-- Supplied entries start --
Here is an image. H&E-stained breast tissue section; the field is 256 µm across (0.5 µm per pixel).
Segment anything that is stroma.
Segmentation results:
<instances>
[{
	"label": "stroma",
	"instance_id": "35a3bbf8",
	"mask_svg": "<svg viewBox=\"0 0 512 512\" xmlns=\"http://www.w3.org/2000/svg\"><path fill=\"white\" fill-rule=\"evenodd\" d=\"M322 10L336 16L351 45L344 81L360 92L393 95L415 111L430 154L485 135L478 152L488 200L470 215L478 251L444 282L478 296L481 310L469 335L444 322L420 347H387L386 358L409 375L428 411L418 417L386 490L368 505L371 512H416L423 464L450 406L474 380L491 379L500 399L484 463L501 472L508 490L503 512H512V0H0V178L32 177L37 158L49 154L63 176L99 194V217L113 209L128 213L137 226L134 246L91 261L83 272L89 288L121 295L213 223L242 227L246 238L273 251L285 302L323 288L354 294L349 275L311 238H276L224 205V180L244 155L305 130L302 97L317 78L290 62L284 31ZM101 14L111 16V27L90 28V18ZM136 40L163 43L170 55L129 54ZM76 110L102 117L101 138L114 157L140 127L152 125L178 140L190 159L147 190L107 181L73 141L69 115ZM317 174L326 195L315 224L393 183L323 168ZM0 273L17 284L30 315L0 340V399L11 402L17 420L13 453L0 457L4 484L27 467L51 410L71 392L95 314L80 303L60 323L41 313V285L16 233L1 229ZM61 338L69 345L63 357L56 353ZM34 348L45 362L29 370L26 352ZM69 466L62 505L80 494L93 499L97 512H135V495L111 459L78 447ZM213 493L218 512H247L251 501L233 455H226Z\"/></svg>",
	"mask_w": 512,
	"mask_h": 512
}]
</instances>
-- Supplied entries end --
◆ Aim ◆
Go through the data and return every record exactly.

◆ Solution to the problem ◆
Here is an image. H&E-stained breast tissue section; the field is 256 µm across (0.5 µm per pixel).
Segment anything that is stroma.
Segmentation results:
<instances>
[{
	"label": "stroma",
	"instance_id": "35a3bbf8",
	"mask_svg": "<svg viewBox=\"0 0 512 512\" xmlns=\"http://www.w3.org/2000/svg\"><path fill=\"white\" fill-rule=\"evenodd\" d=\"M322 10L336 16L351 45L344 81L360 92L393 95L415 111L430 154L485 135L478 152L488 200L470 215L478 251L444 282L478 296L481 310L469 335L444 322L420 347H387L386 358L409 375L428 411L418 417L386 490L368 505L371 512H416L423 464L450 406L474 380L491 379L500 399L484 463L501 472L508 490L503 512H512V0H0V178L32 177L37 158L49 154L63 176L99 194V217L113 209L128 213L137 226L134 246L91 261L83 272L89 288L121 295L213 223L242 227L246 238L273 251L285 302L323 288L354 294L349 275L311 238H276L224 205V180L244 155L305 130L302 97L317 78L290 62L284 31ZM101 14L111 16V27L90 28V18ZM136 40L163 43L170 55L129 54ZM76 110L102 117L101 138L114 157L140 127L152 125L178 140L190 159L147 190L107 181L73 141L69 115ZM317 174L326 195L315 224L393 183L323 168ZM0 273L17 284L30 315L0 340V399L11 402L17 420L13 453L0 457L4 484L27 467L51 410L71 392L95 314L80 303L60 323L41 313V285L16 233L1 229ZM61 338L69 345L63 357L56 353ZM34 348L45 362L29 370L26 352ZM69 466L62 505L80 494L93 499L97 512H135V495L111 459L78 447ZM213 493L218 512H247L251 501L233 455H226Z\"/></svg>",
	"mask_w": 512,
	"mask_h": 512
}]
</instances>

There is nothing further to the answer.